**Work request**
Starting at the first line of the records below, reproduce every line up to and including the line with "camera: 75 degrees right, 5 degrees down", but leave out all pictures.
══ Material supplied ══
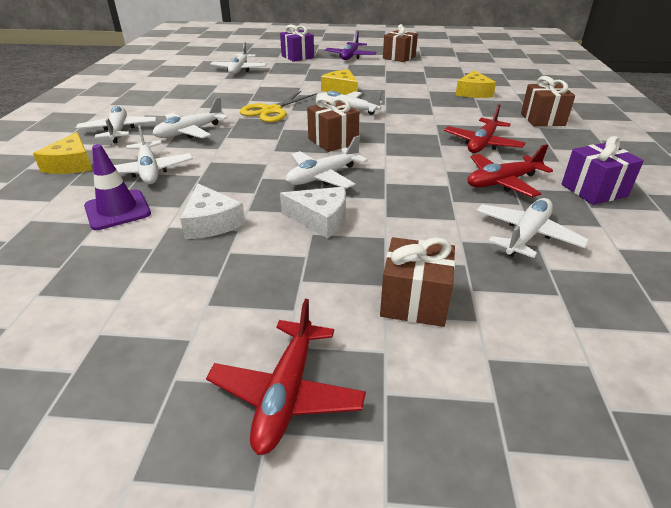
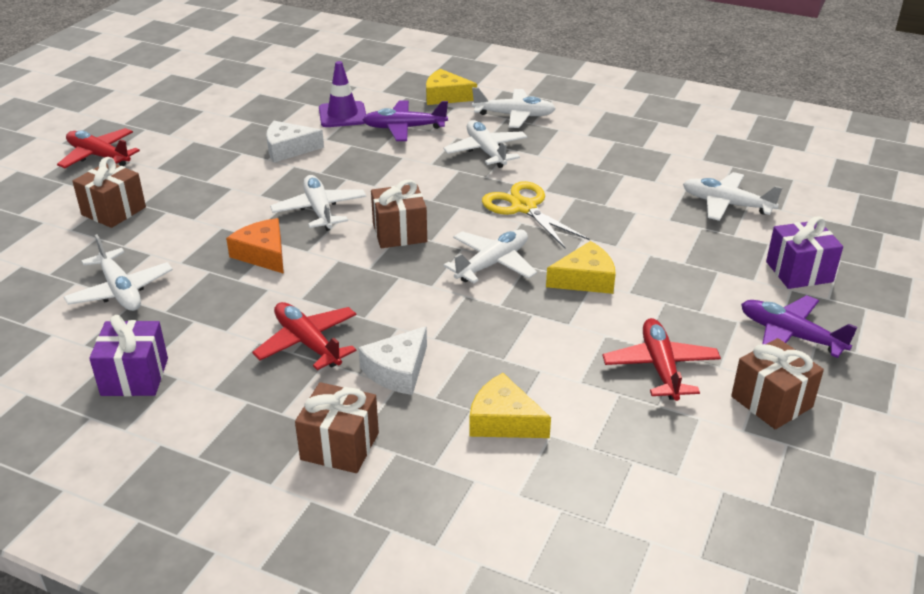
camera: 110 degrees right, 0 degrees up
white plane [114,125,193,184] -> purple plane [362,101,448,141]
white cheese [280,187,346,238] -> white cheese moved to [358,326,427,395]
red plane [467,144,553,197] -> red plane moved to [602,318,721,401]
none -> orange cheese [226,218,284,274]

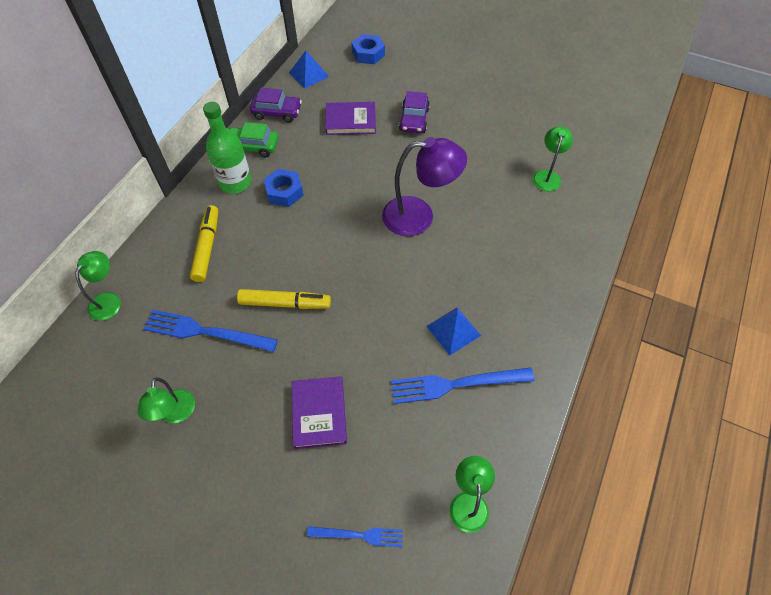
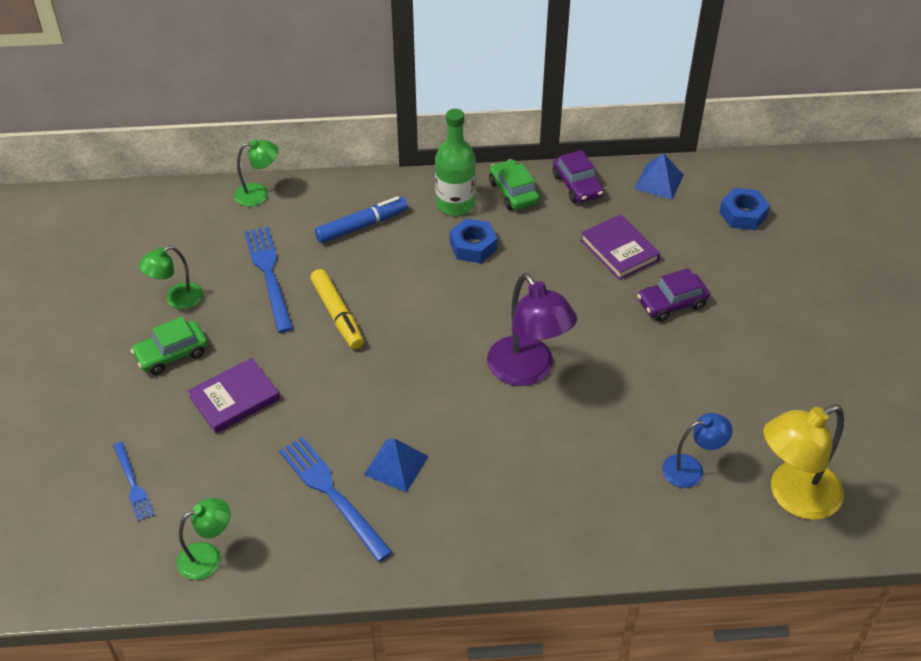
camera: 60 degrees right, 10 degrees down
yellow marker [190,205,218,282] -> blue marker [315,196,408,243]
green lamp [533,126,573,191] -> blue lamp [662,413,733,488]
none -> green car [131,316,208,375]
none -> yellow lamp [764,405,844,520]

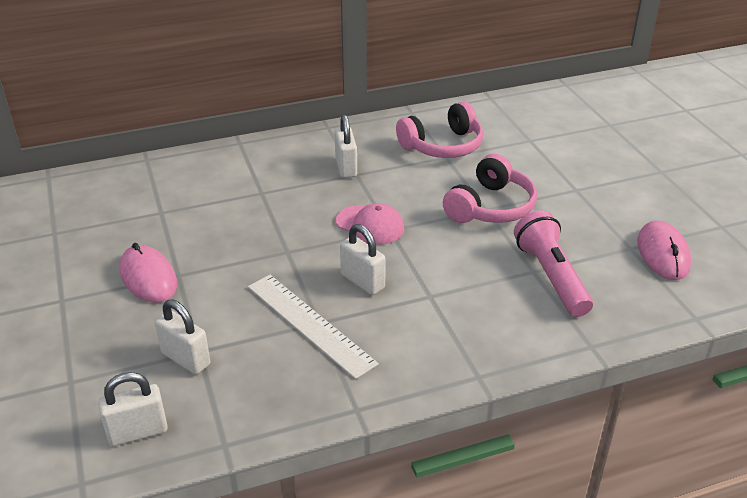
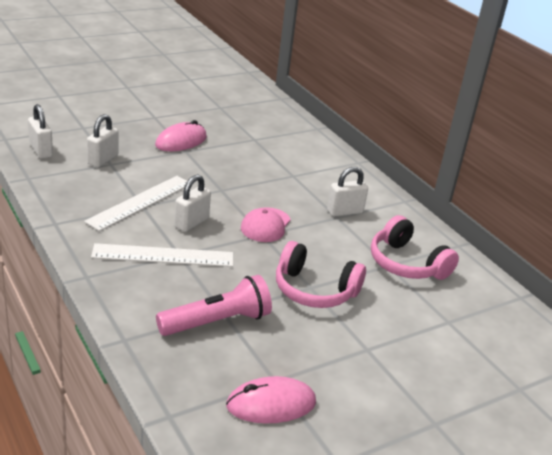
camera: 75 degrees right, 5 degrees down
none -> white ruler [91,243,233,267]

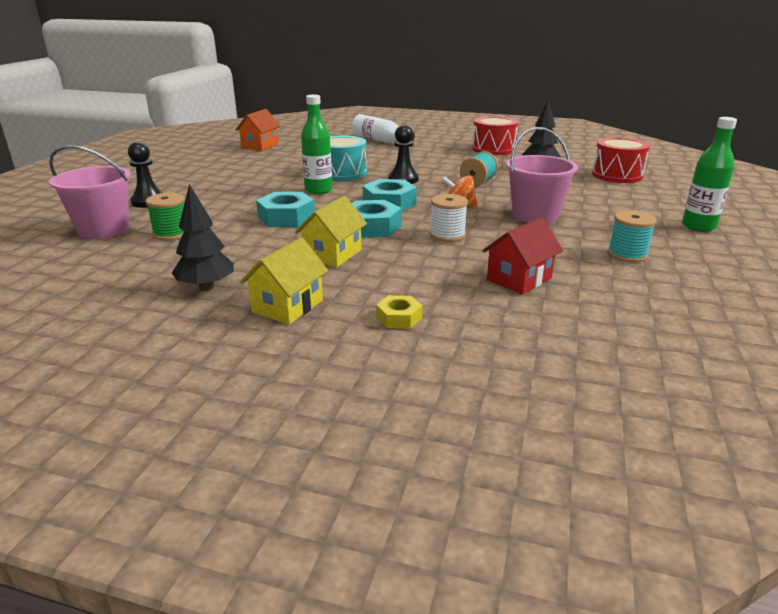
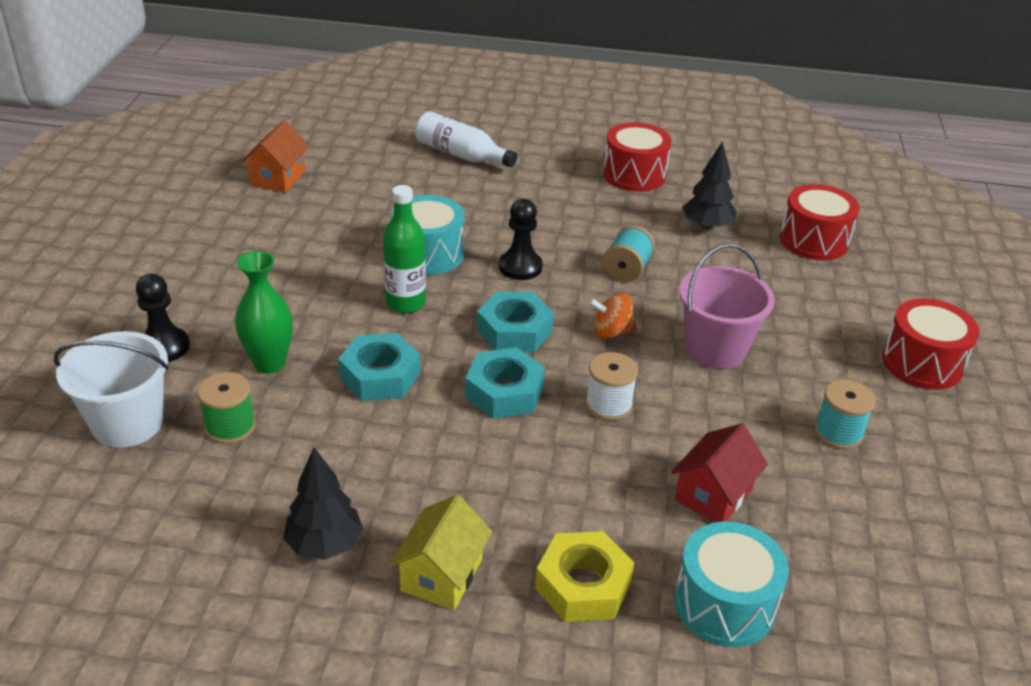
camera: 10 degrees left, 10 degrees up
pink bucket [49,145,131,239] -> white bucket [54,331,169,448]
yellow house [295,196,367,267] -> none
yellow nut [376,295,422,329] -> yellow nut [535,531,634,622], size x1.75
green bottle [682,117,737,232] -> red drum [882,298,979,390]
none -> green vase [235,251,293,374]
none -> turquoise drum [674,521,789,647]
═══
**Written solution**
camera: 110 degrees right, 0 degrees up
white plane [114,125,193,184] -> purple plane [362,101,448,141]
white cheese [280,187,346,238] -> white cheese moved to [358,326,427,395]
red plane [467,144,553,197] -> red plane moved to [602,318,721,401]
none -> orange cheese [226,218,284,274]

camera: 60 degrees right, 10 degrees down
yellow marker [190,205,218,282] -> blue marker [315,196,408,243]
green lamp [533,126,573,191] -> blue lamp [662,413,733,488]
none -> green car [131,316,208,375]
none -> yellow lamp [764,405,844,520]

camera: 75 degrees right, 5 degrees down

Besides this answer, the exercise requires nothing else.